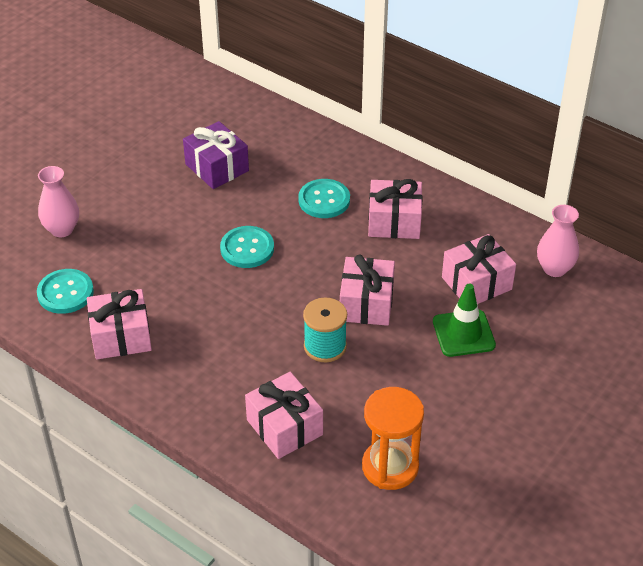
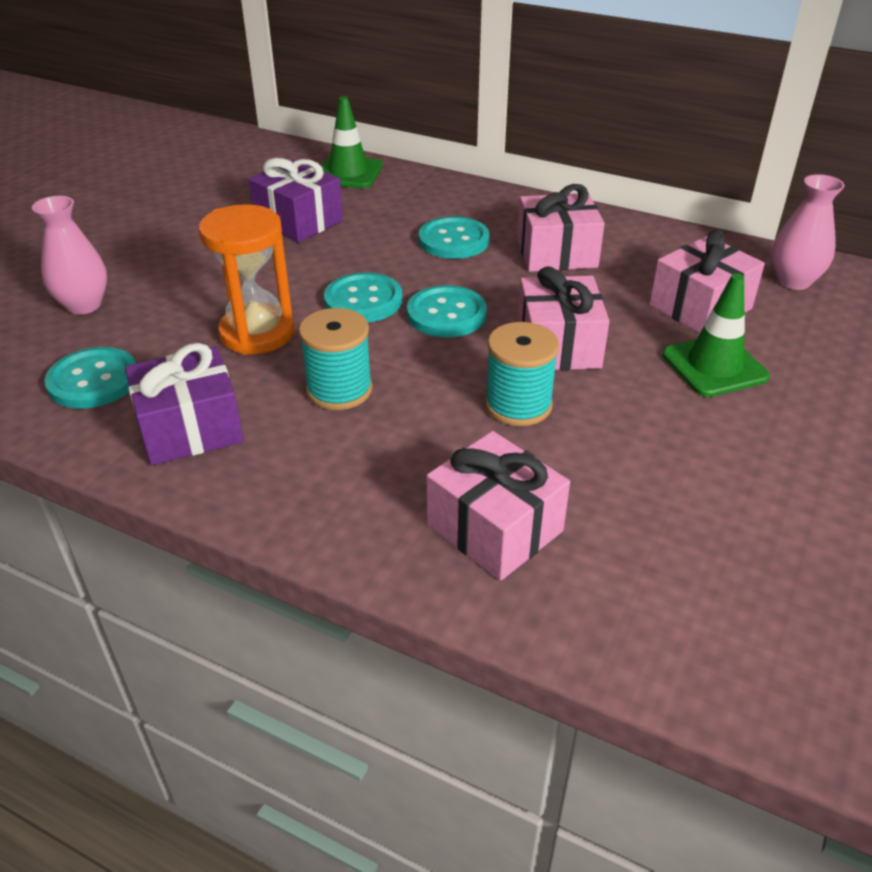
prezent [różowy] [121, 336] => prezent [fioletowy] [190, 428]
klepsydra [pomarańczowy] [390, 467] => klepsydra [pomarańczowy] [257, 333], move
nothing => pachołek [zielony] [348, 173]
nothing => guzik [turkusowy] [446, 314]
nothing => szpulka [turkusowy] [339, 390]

#####

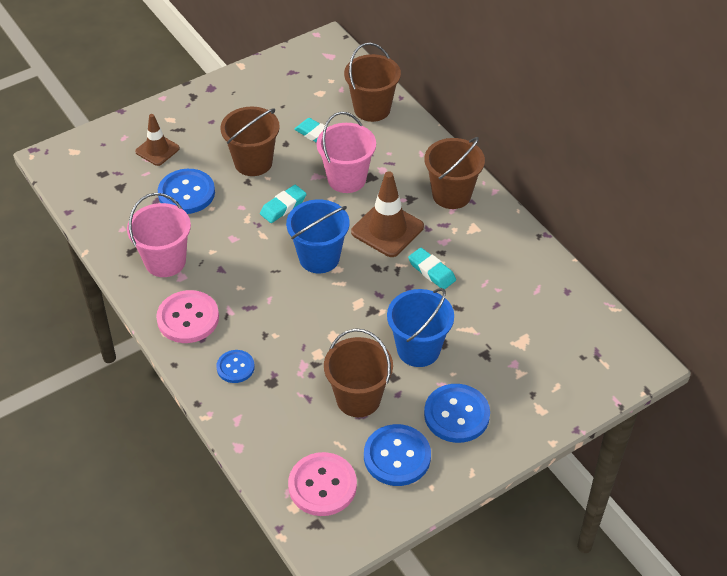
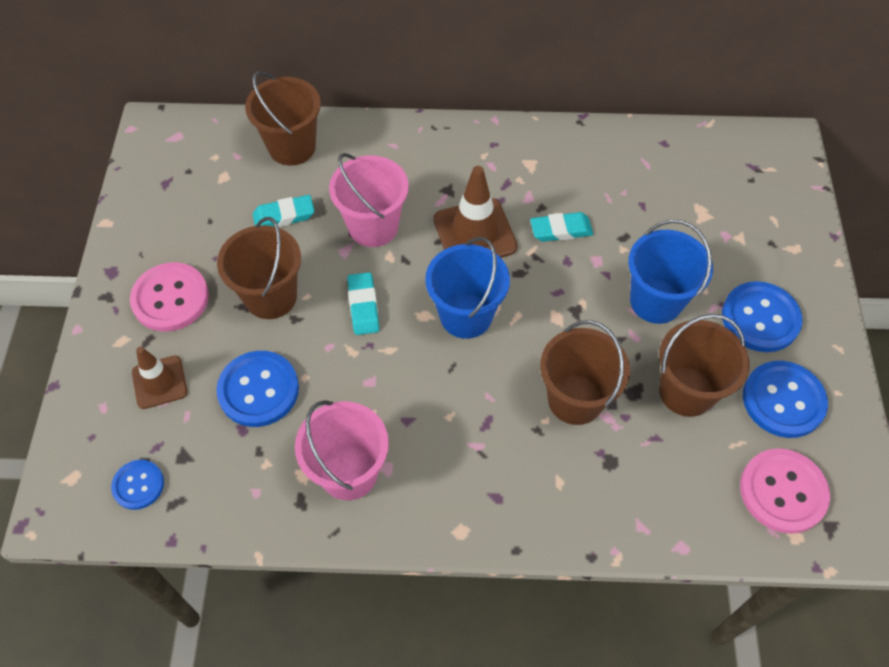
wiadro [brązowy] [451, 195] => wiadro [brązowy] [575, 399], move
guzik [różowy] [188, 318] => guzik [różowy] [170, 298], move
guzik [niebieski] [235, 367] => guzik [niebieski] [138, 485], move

#####

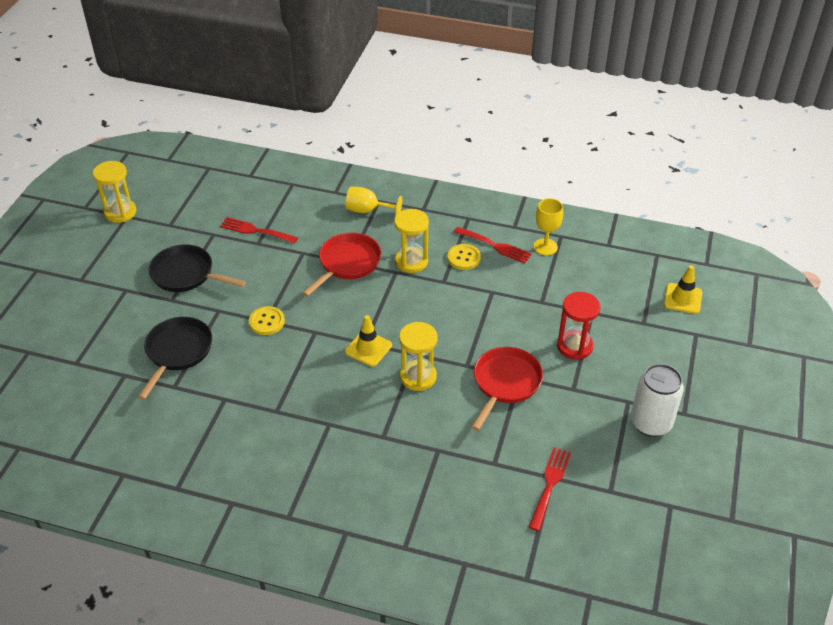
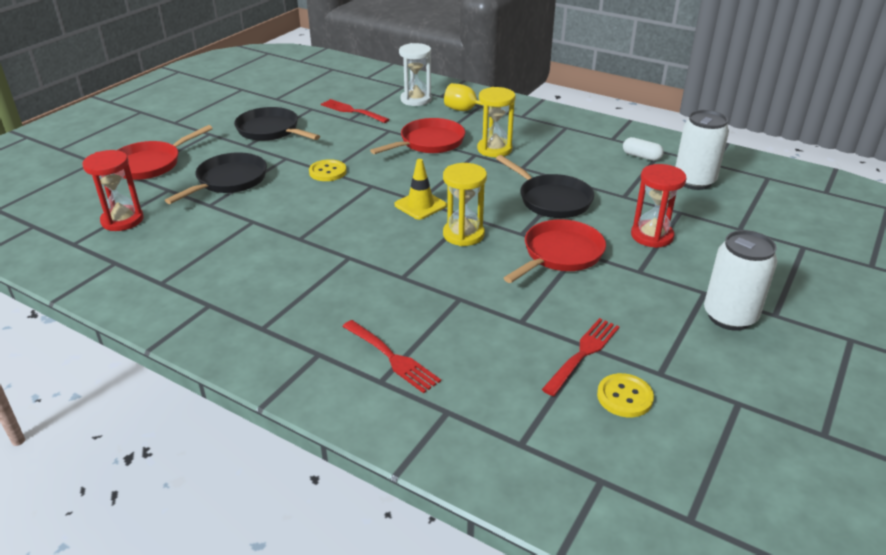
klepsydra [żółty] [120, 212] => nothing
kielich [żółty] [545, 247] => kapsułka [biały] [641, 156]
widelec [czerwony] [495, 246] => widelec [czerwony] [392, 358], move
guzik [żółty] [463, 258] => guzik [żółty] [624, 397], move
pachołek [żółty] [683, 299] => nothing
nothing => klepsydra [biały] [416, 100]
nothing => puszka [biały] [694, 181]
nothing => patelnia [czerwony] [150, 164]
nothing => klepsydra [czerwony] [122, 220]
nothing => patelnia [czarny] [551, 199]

#####

### Your objective
Every line above from the line with "wiadro [brązowy] [451, 195]" to the line with "guzik [niebieski] [235, 367]", inclusive, must be returned exactly; no other line belongs in the reply.

### Worked solution
wiadro [brązowy] [451, 195] => wiadro [brązowy] [575, 399], move
guzik [różowy] [188, 318] => guzik [różowy] [170, 298], move
guzik [niebieski] [235, 367] => guzik [niebieski] [138, 485], move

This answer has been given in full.